--- Materials provided Enclosed Below ---

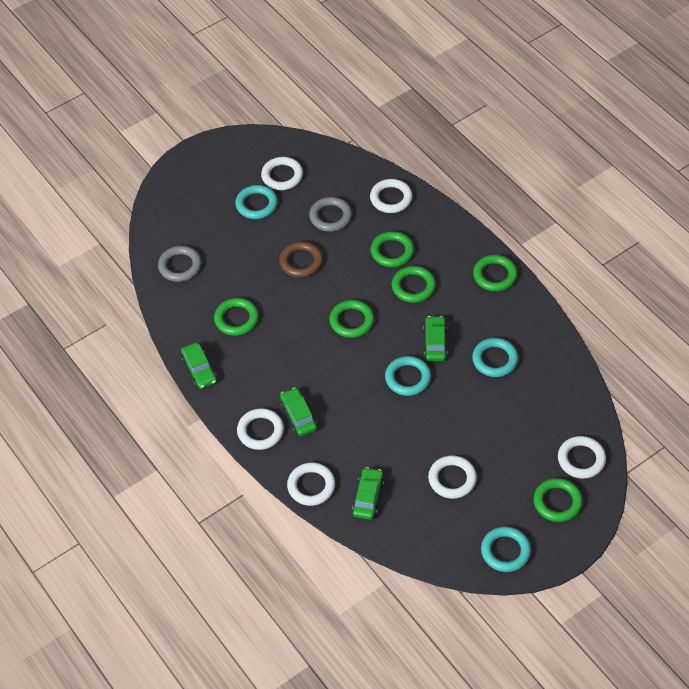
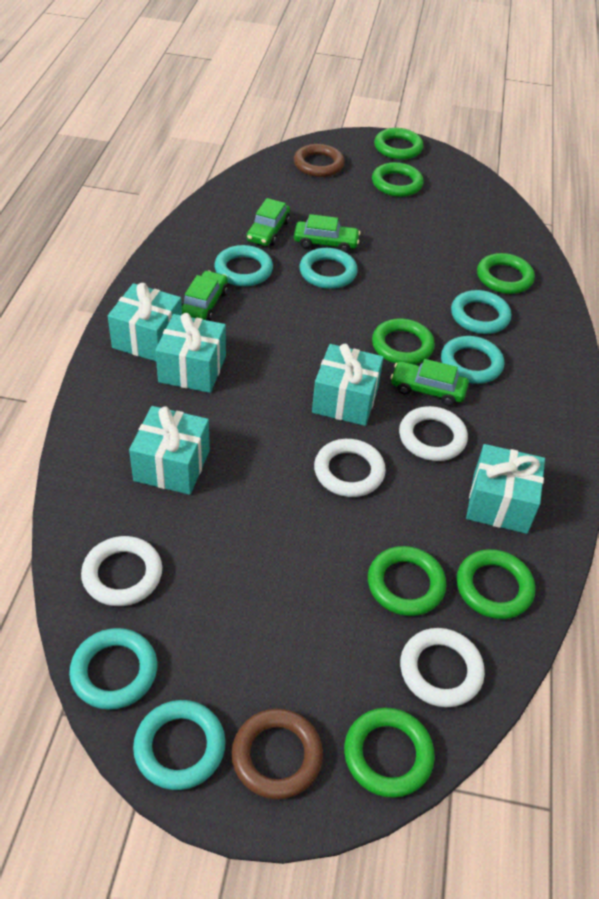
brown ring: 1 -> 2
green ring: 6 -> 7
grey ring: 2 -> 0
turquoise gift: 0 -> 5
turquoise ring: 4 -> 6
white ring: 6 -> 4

--- End of Enclosed Materials provided ---
--- Materials provided Enclosed Below ---

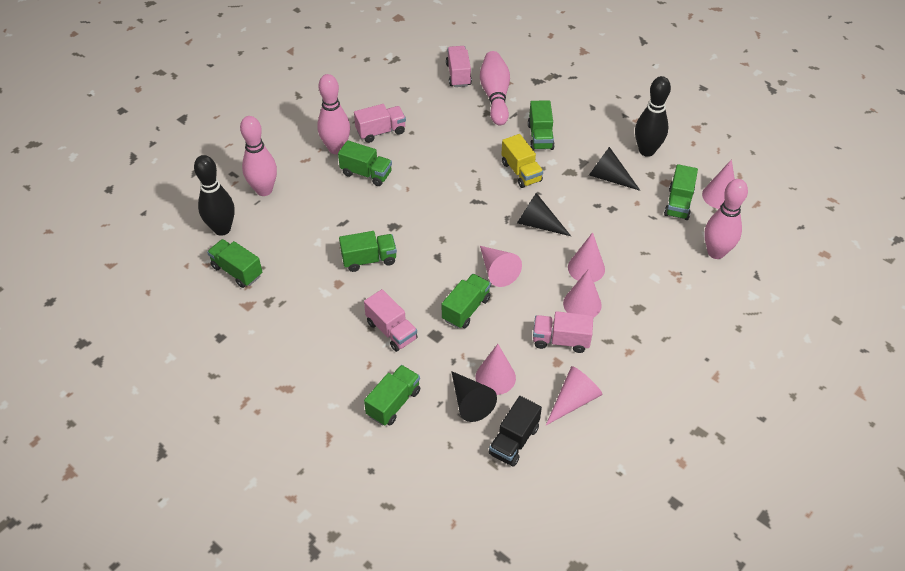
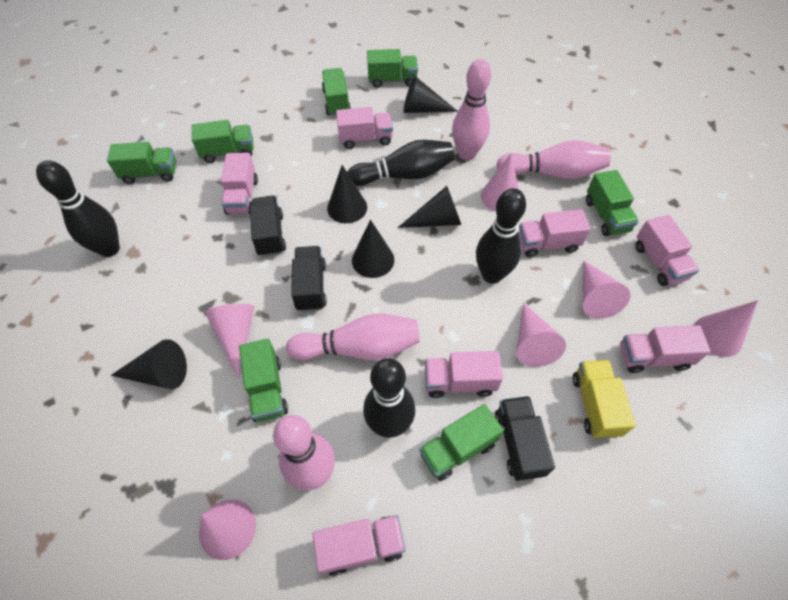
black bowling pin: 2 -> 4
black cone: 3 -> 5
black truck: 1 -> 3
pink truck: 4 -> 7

--- End of Enclosed Materials provided ---

- _Problem_
Would you retype the lines above from the one with "turquoise gift: 0 -> 5" down to the one with "white ring: 6 -> 4", word for word, both ends included and no other lines?

- _Response_
turquoise gift: 0 -> 5
turquoise ring: 4 -> 6
white ring: 6 -> 4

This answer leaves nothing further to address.